— Work to be completed —
If a line below contains the string "VRAW", return that line.

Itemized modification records
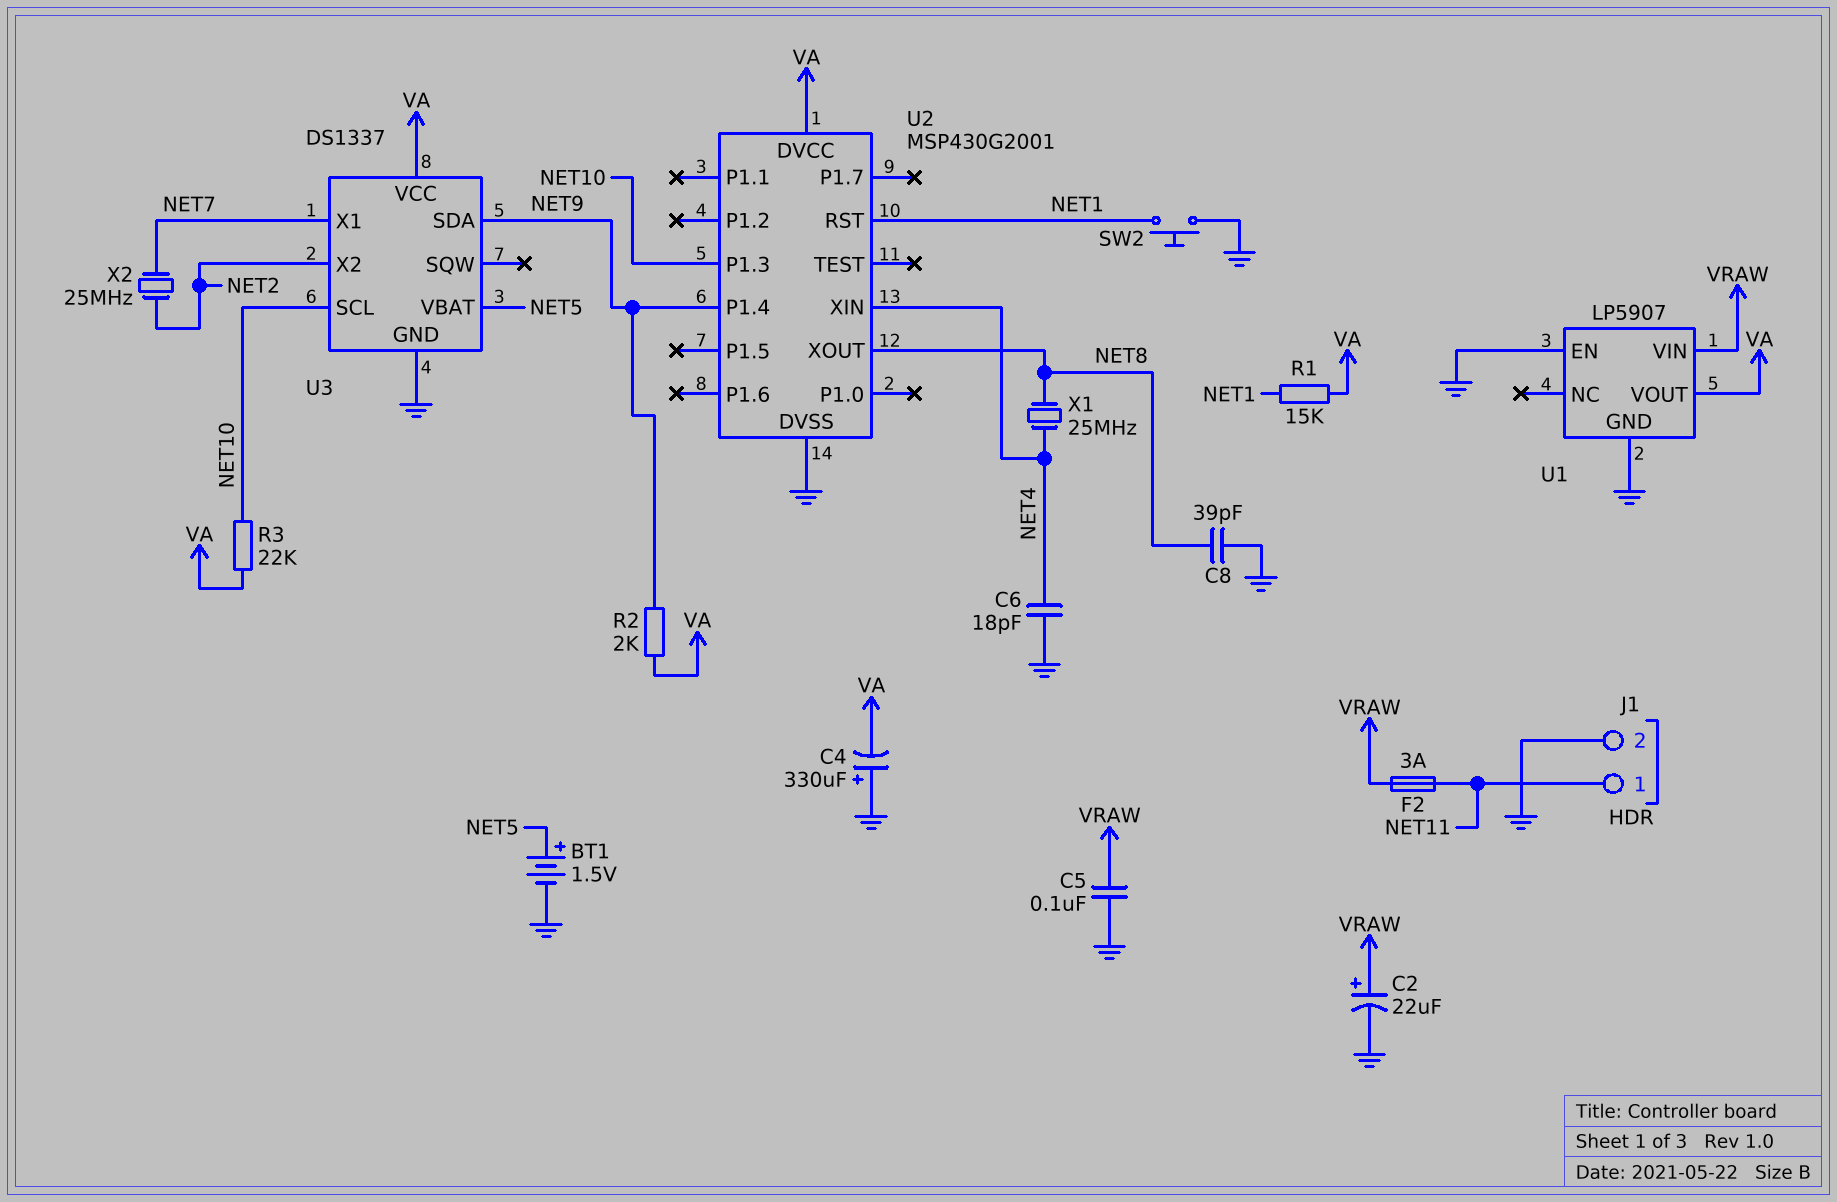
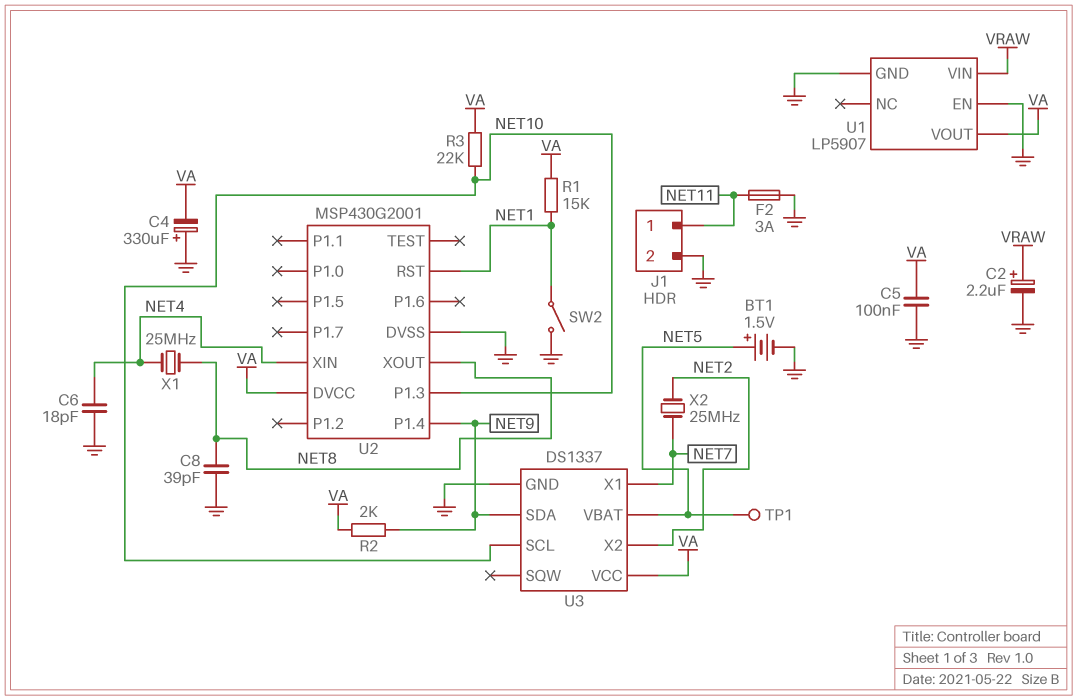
C2: 22uF (plus VRAW, minus GND) -> 2.2uF (plus VRAW, minus GND)
C5: 100nF (GND, VRAW) -> 100nF (GND, VA)
F2: 3A (NET11, VRAW) -> 3A (GND, NET11)
SW2: button (GND, NET1) -> switch (GND, NET1)
TP1: none -> test point (NET5)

— Result of the task —
C2: 22uF (plus VRAW, minus GND) -> 2.2uF (plus VRAW, minus GND)
C5: 100nF (GND, VRAW) -> 100nF (GND, VA)
F2: 3A (NET11, VRAW) -> 3A (GND, NET11)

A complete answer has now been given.